• _About this task_: Transcribe the entries below word for word, beginning at the line with "U5 pin out: n3 -> n1" and stopping after the line with "R7: 10k (DGND, n3) -> 10k (n2, n3)"; drop all pictures.

• _Source data_:
____
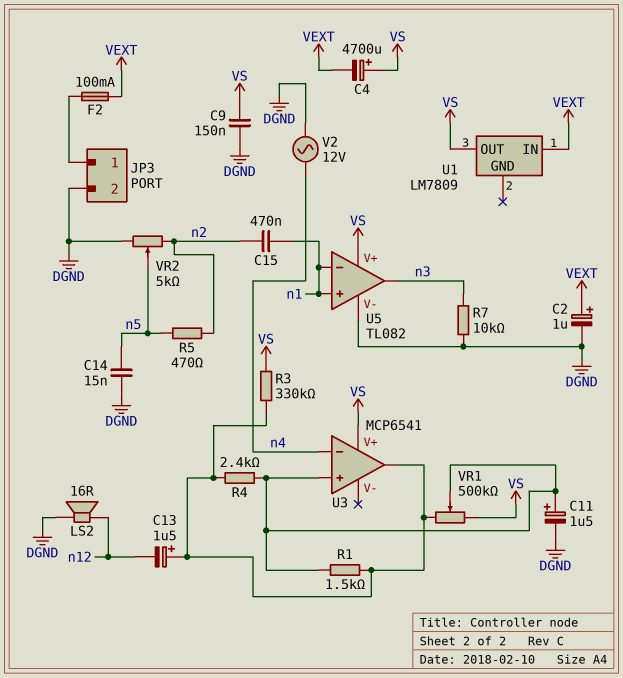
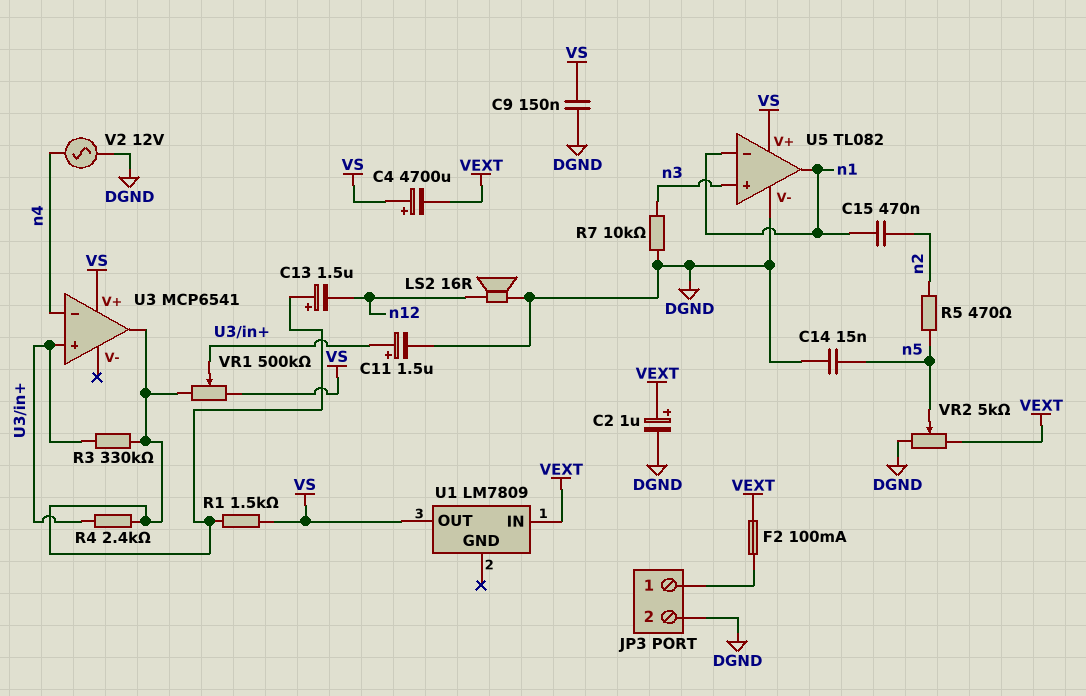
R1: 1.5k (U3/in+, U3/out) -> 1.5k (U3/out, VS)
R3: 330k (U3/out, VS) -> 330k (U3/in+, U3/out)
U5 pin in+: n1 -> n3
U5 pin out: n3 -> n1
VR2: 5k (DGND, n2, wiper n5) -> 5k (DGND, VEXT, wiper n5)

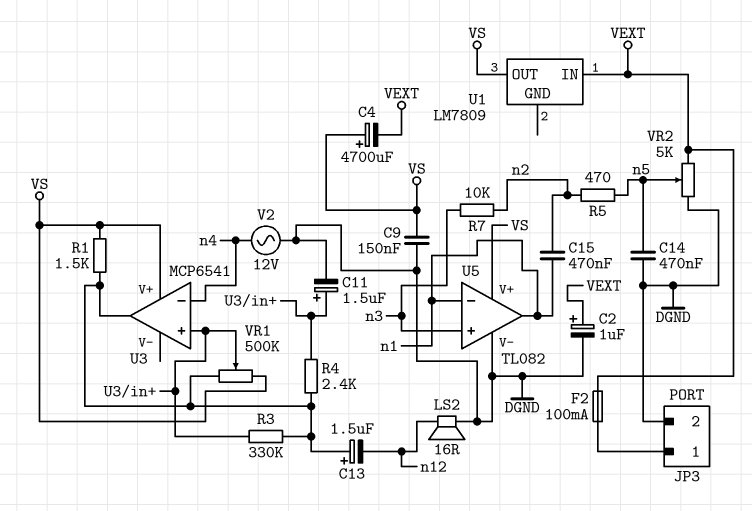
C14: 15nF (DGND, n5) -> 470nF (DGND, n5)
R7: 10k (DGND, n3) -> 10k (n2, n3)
____
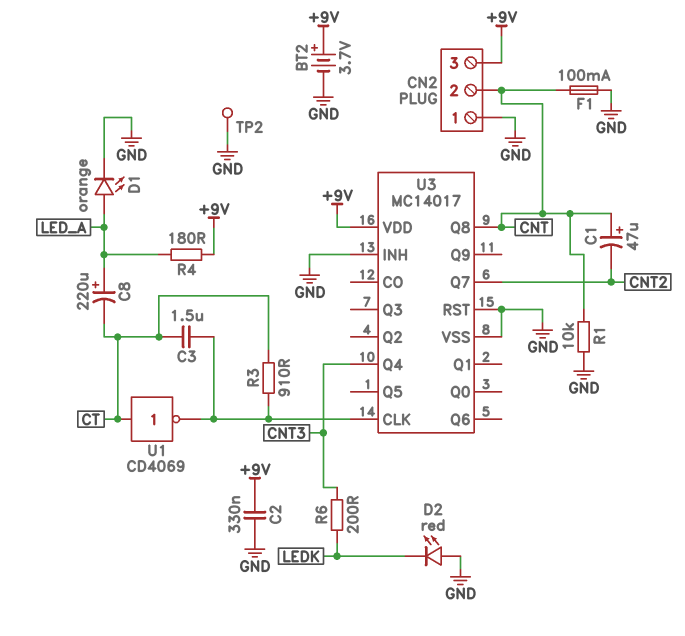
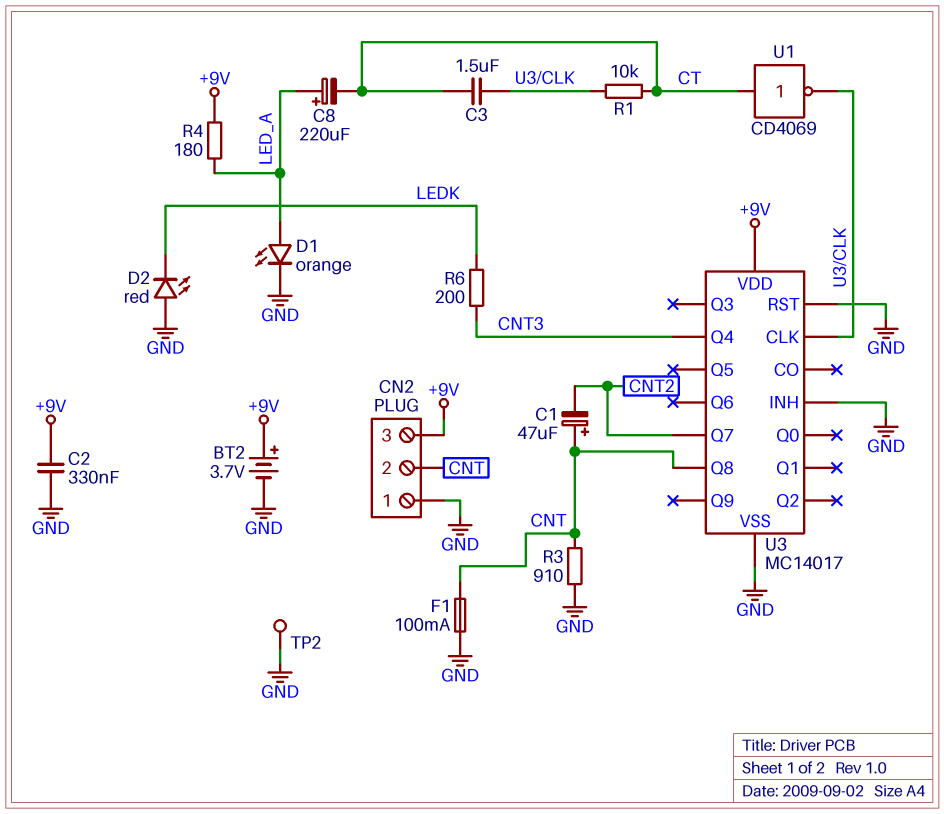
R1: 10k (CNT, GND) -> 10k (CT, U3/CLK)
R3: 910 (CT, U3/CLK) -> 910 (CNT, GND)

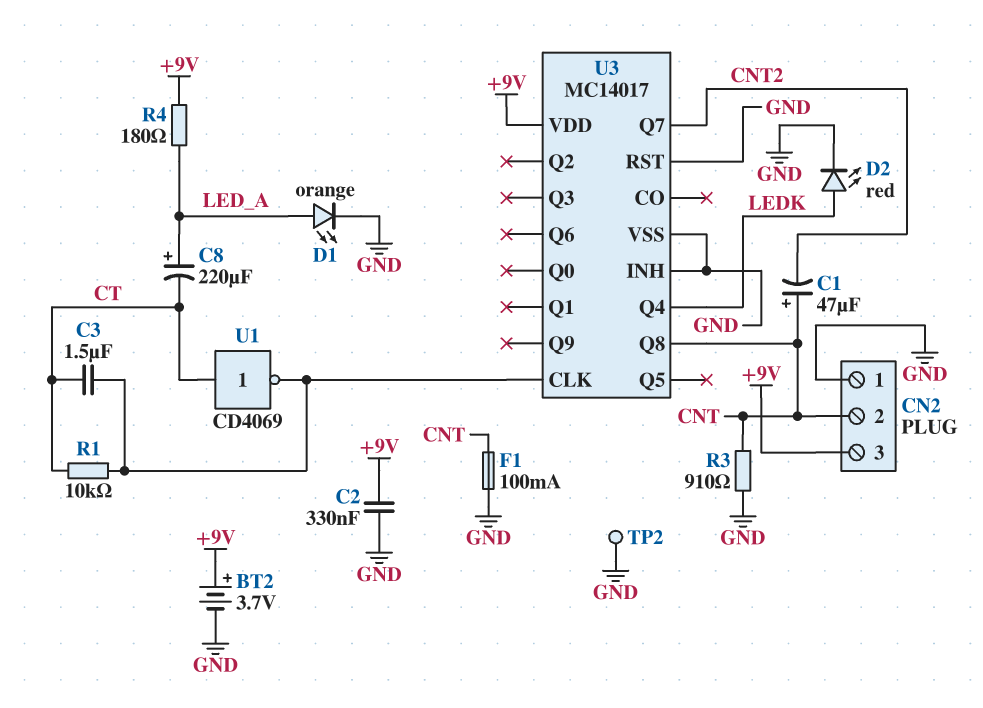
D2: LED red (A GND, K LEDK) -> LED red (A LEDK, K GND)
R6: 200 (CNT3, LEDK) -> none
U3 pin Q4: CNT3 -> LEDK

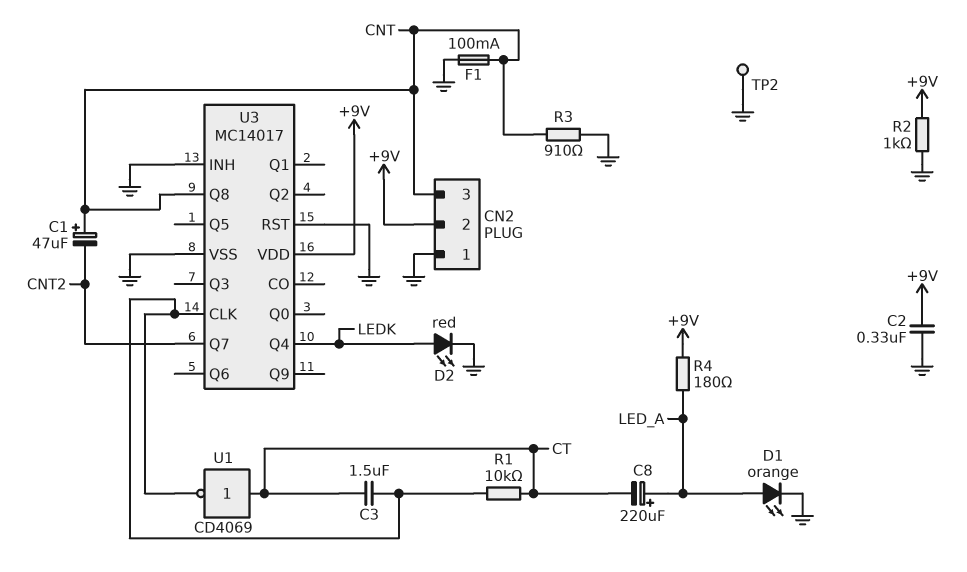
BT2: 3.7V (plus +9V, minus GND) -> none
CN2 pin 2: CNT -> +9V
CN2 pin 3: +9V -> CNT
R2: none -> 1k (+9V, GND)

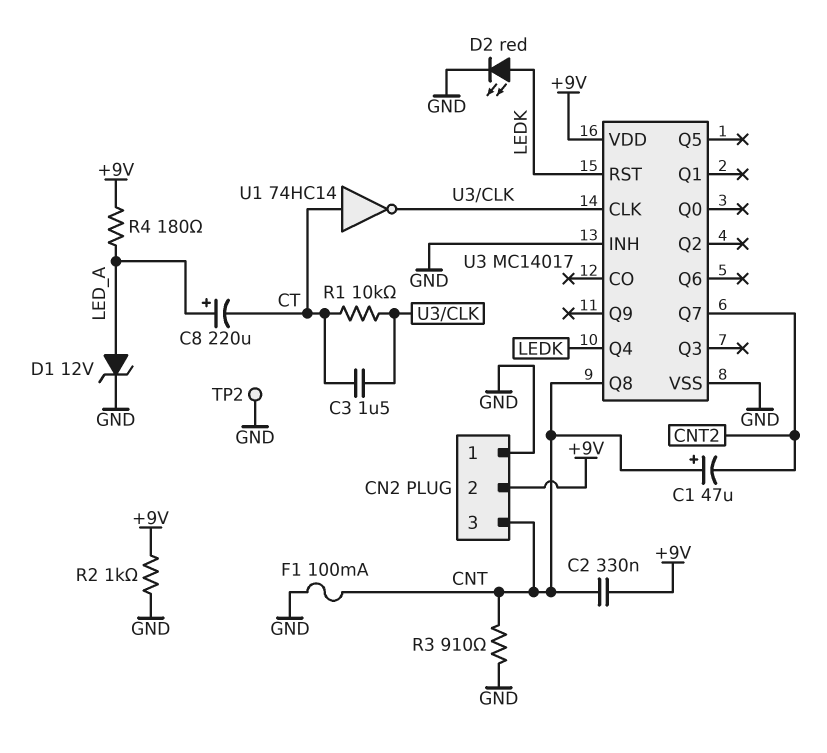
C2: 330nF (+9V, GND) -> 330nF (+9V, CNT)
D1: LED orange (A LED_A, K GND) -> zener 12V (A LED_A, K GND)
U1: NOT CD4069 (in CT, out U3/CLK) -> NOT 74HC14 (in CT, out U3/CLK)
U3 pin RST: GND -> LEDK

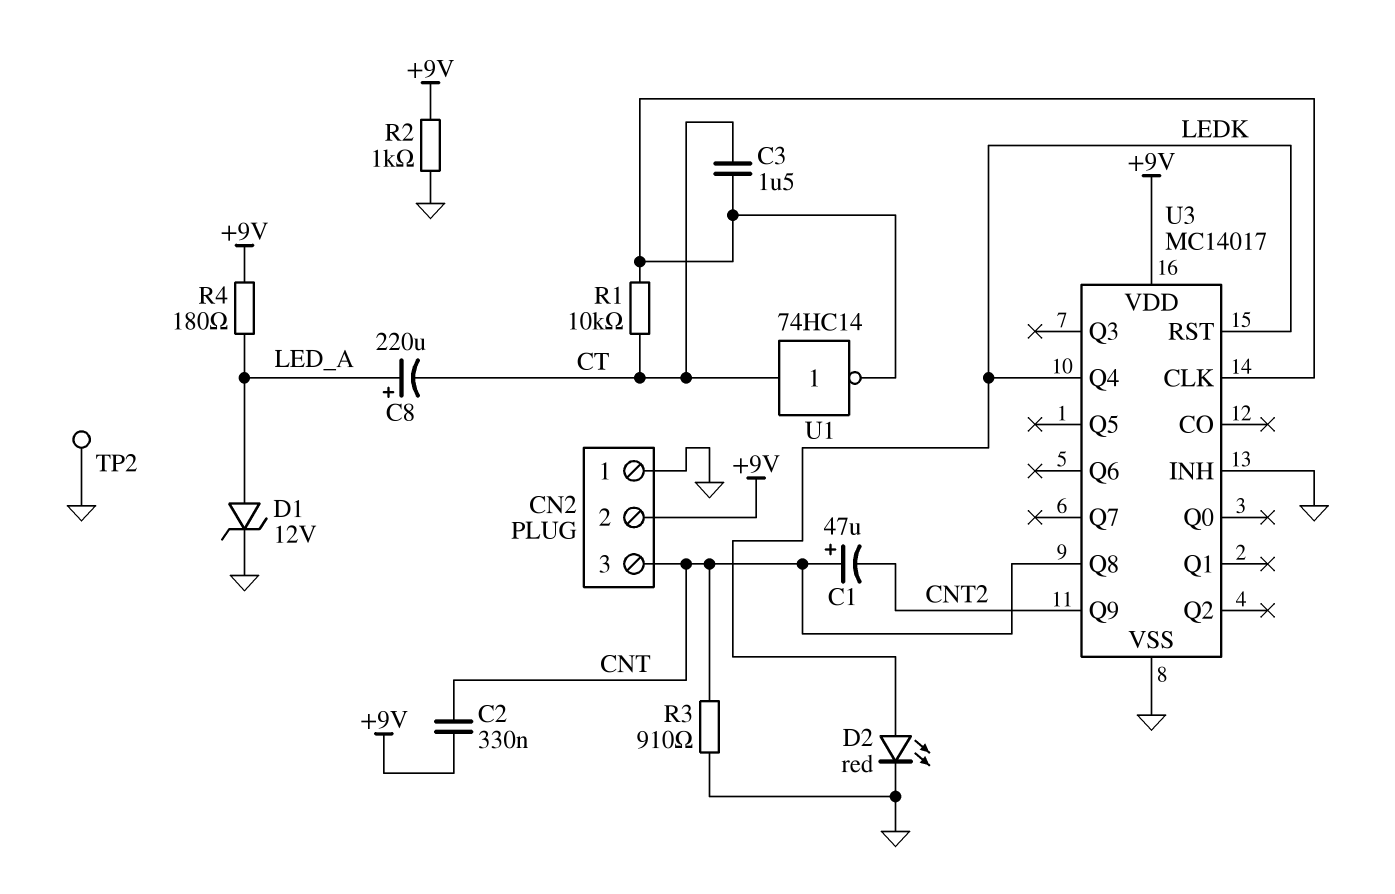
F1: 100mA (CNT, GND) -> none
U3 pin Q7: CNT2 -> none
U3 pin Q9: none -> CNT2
____
• _Task answer_:
U5 pin out: n3 -> n1
VR2: 5k (DGND, n2, wiper n5) -> 5k (DGND, VEXT, wiper n5)

C14: 15nF (DGND, n5) -> 470nF (DGND, n5)
R7: 10k (DGND, n3) -> 10k (n2, n3)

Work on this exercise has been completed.